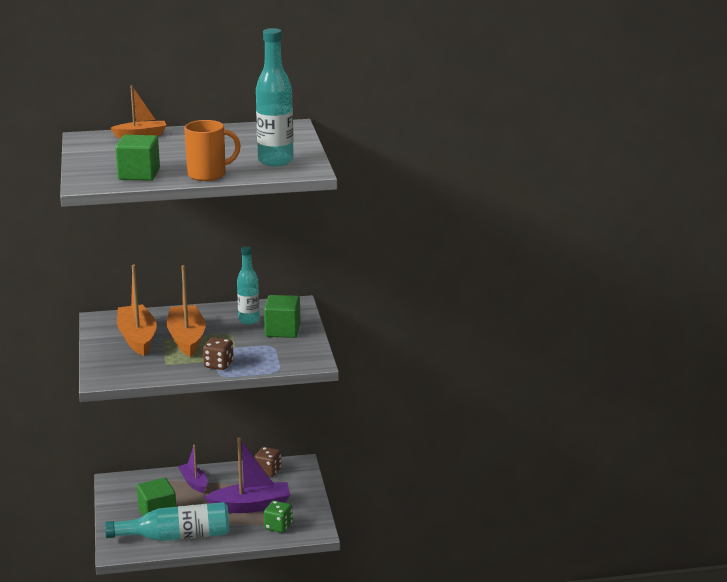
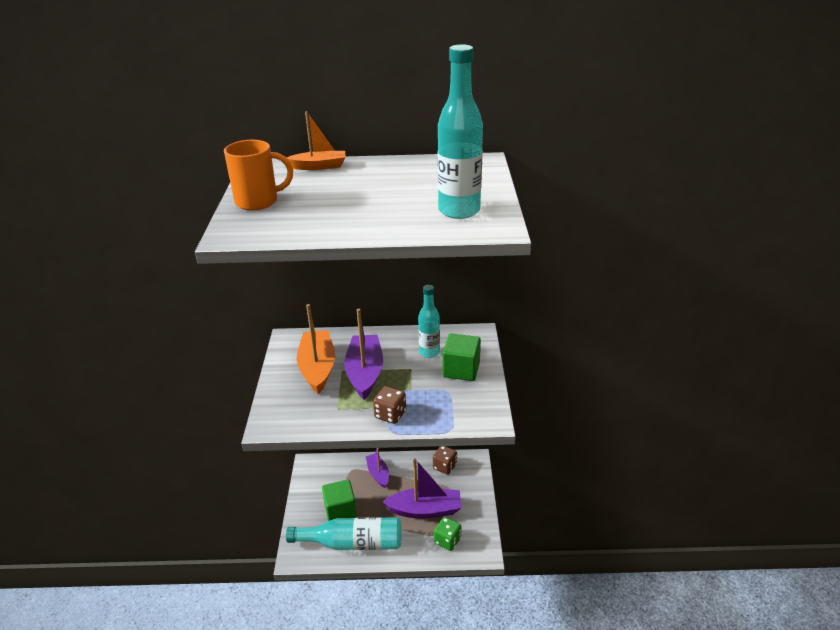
camera: 10 degrees right, 10 degrees up
(139, 174) = (297, 223): green cube -> none
(186, 338) = (365, 373): orange boat -> purple boat
(208, 174) = (376, 228): orange mug -> orange mug (258, 201)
________________________
What you have to do: The response should hold only an exact repeat of the lines from the one with "(186, 338) = (365, 373): orange" to the final line of the listing above.

Exercise result:
(186, 338) = (365, 373): orange boat -> purple boat
(208, 174) = (376, 228): orange mug -> orange mug (258, 201)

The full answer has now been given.